* _HOW TO COMPLETE THIS TASK_: Would you reproduce the data below exactly, please, leaving out its images?

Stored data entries
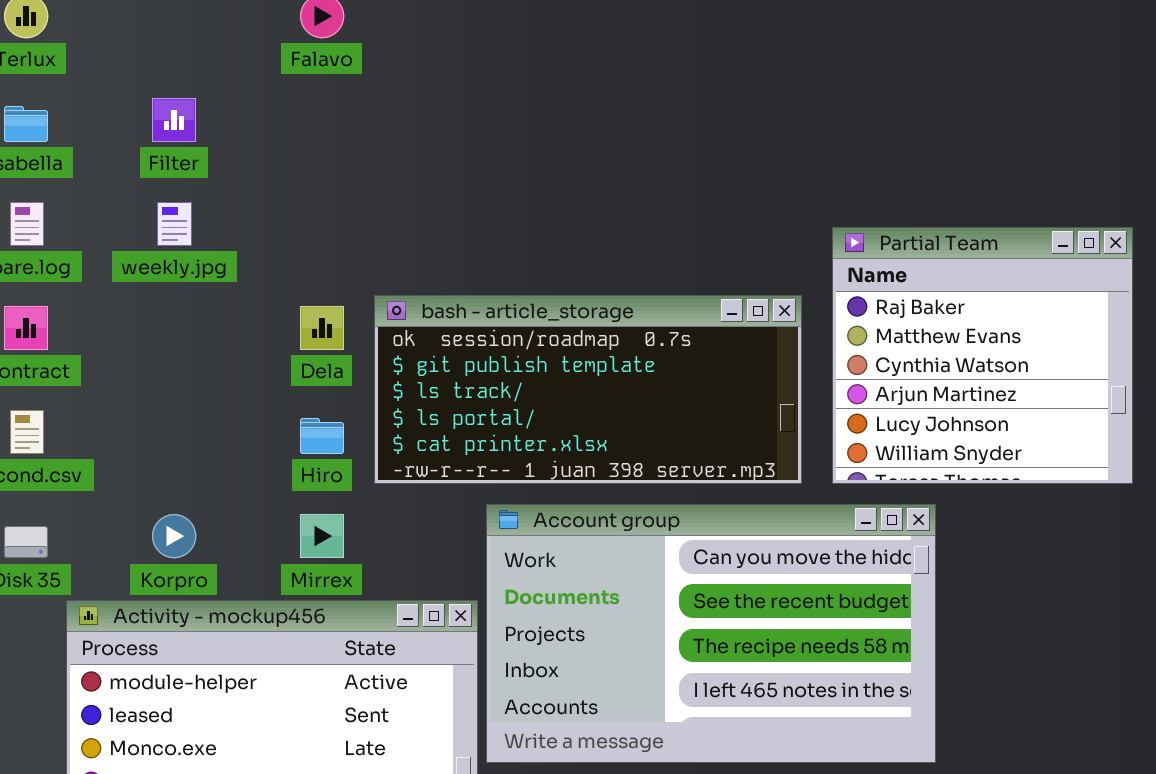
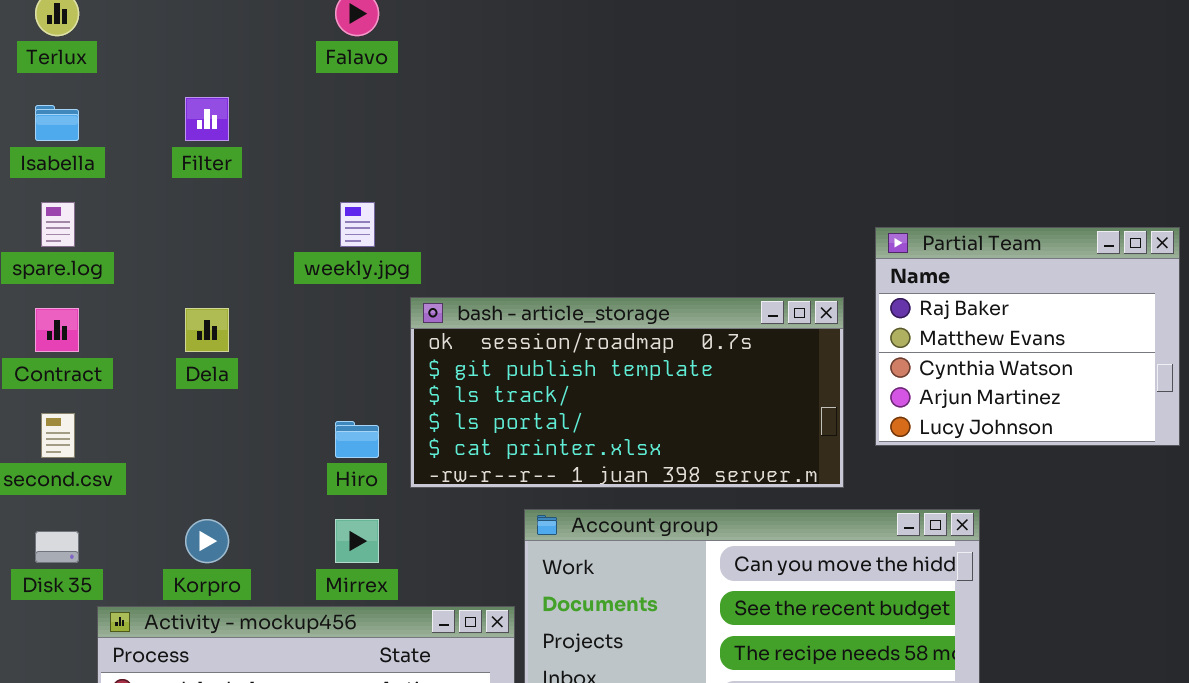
weekly.jpg: [157,202,192,246] -> [340,202,375,247], moved
Partial Team: [832,227,1133,484] -> [875,227,1180,446], resized
Dela: [300,306,344,350] -> [185,308,229,352], moved

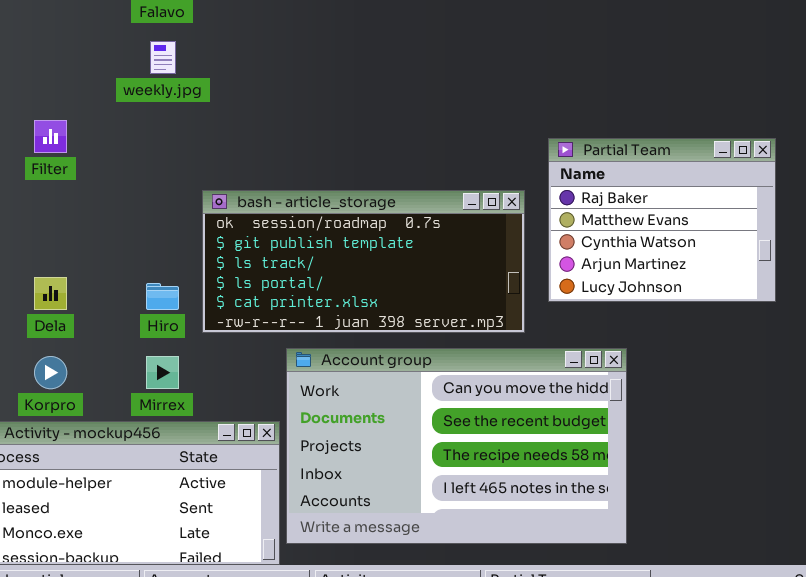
Filter: [185,97,229,141] -> [34,120,67,153], moved
weekly.jpg: [340,202,375,247] -> [150,41,176,74], moved
Dela: [185,308,229,352] -> [34,277,67,310], moved

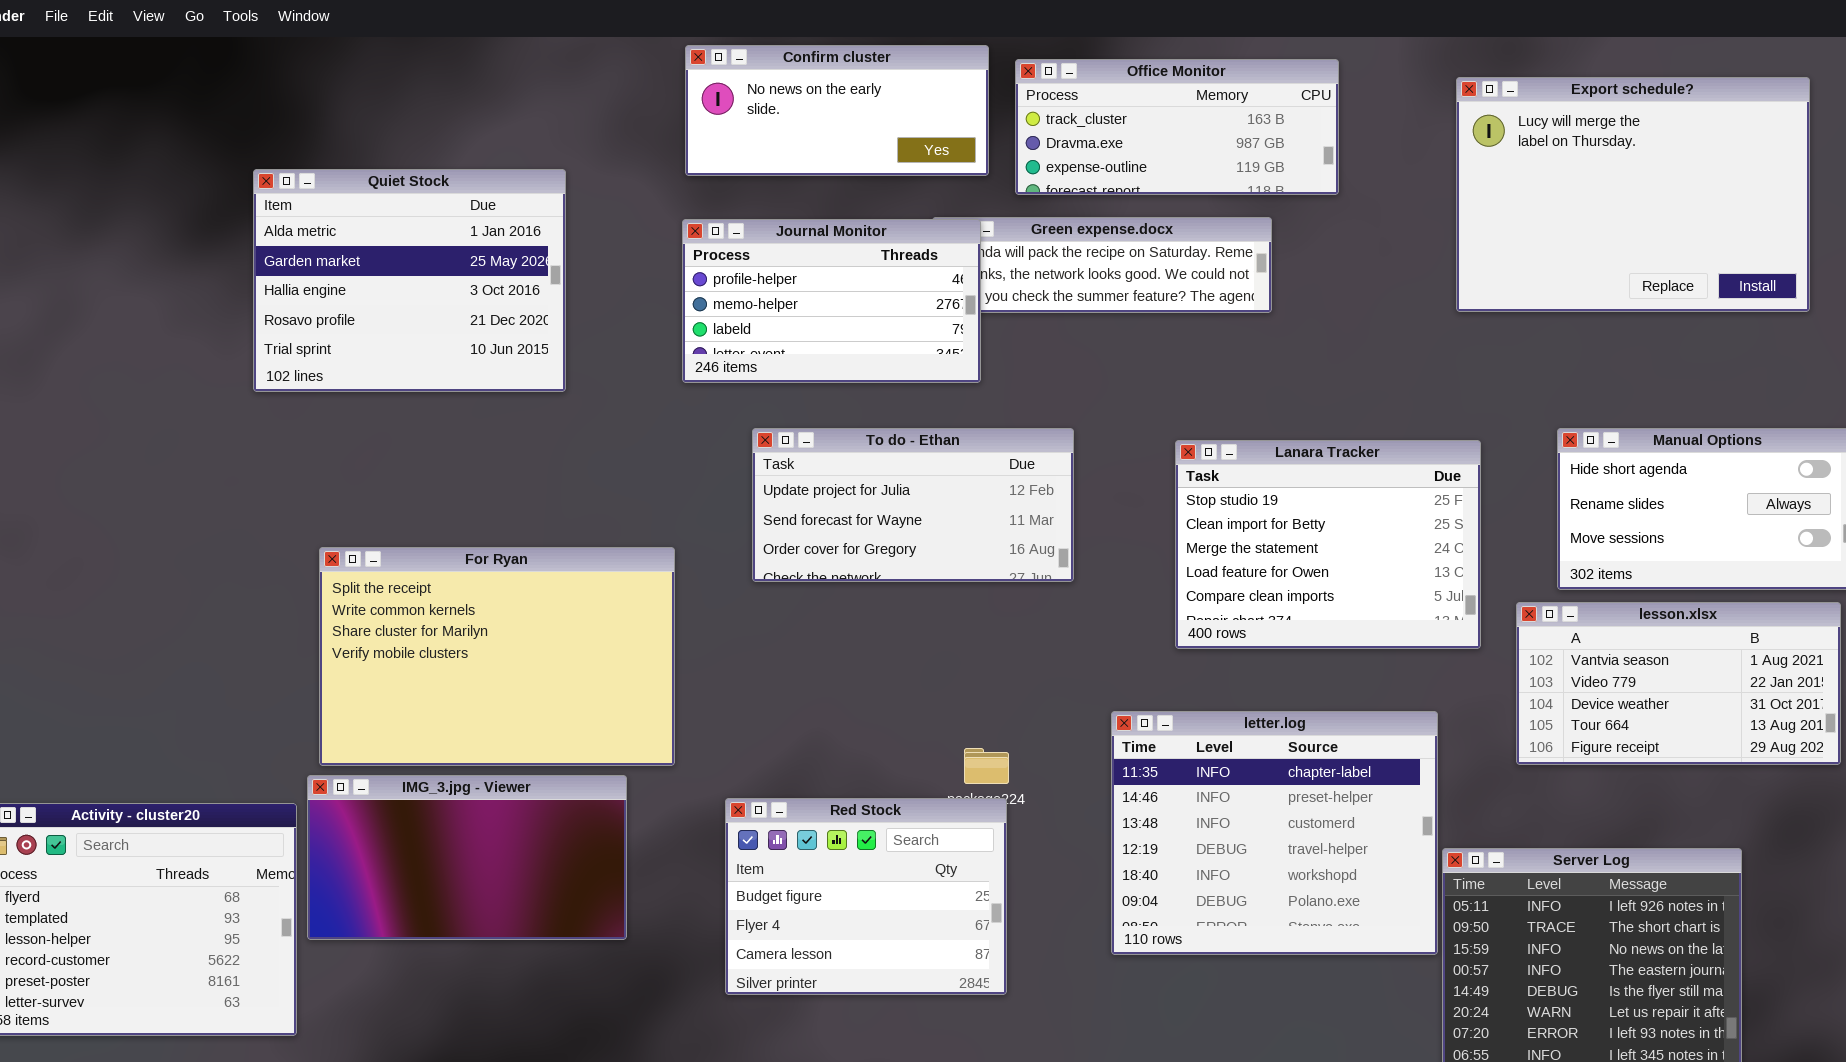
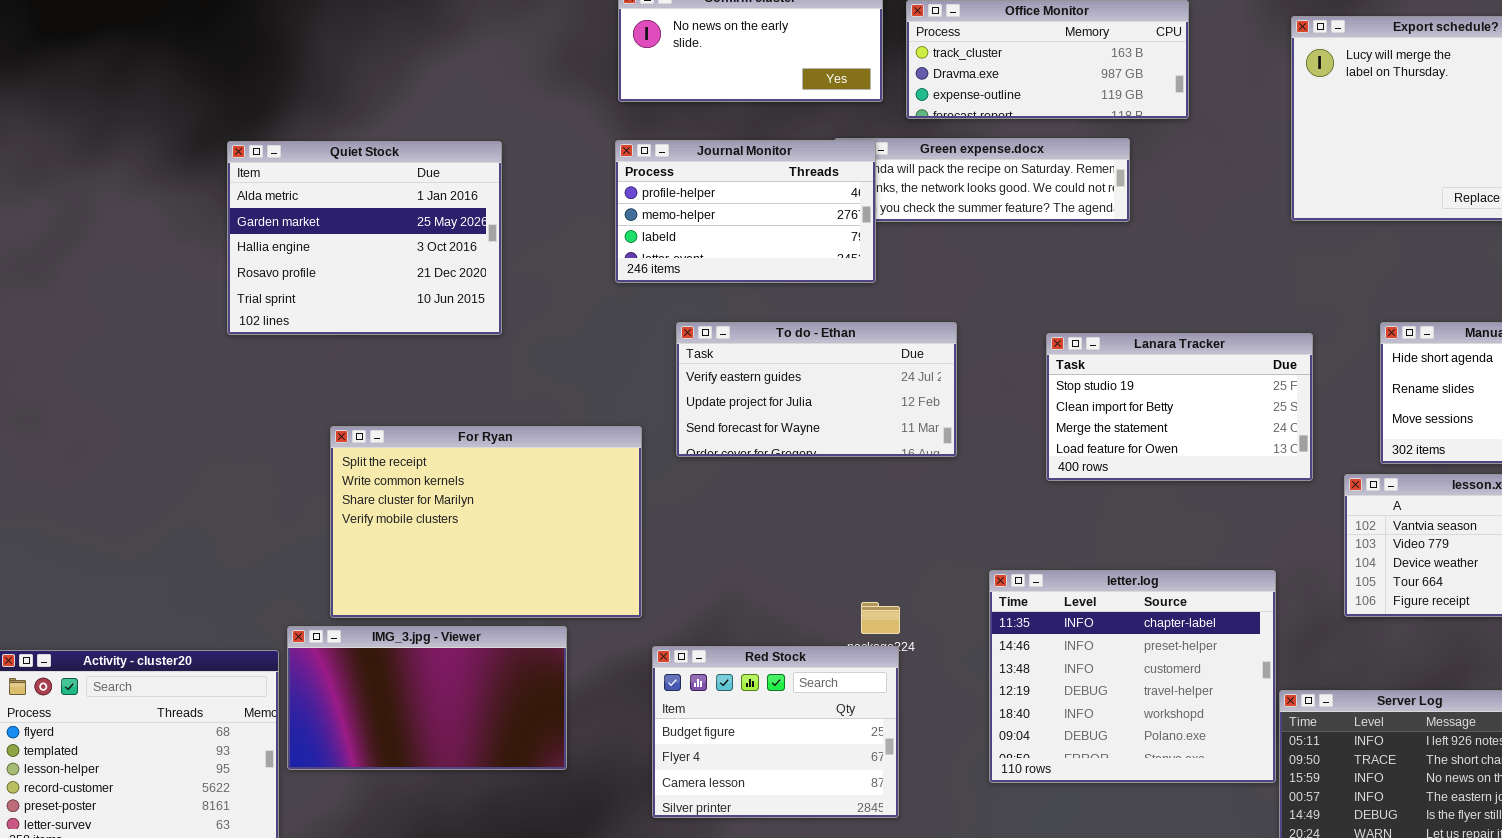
Quiet Stock: [253,169,566,392] -> [227,141,502,335], moved
To do - Ethan: [752,428,1074,582] -> [676,322,957,457], scrolled up 1 row
Lanara Tracker: [1175,440,1481,649] -> [1046,333,1313,481], resized
For Ryan: [319,547,675,766] -> [330,426,642,618], moved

* _SOLUTION TO THIS EXERCISE_:
weekly.jpg: [157,202,192,246] -> [340,202,375,247], moved
Partial Team: [832,227,1133,484] -> [875,227,1180,446], resized
Dela: [300,306,344,350] -> [185,308,229,352], moved

Filter: [185,97,229,141] -> [34,120,67,153], moved
weekly.jpg: [340,202,375,247] -> [150,41,176,74], moved
Dela: [185,308,229,352] -> [34,277,67,310], moved

Quiet Stock: [253,169,566,392] -> [227,141,502,335], moved
To do - Ethan: [752,428,1074,582] -> [676,322,957,457], scrolled up 1 row
Lanara Tracker: [1175,440,1481,649] -> [1046,333,1313,481], resized
For Ryan: [319,547,675,766] -> [330,426,642,618], moved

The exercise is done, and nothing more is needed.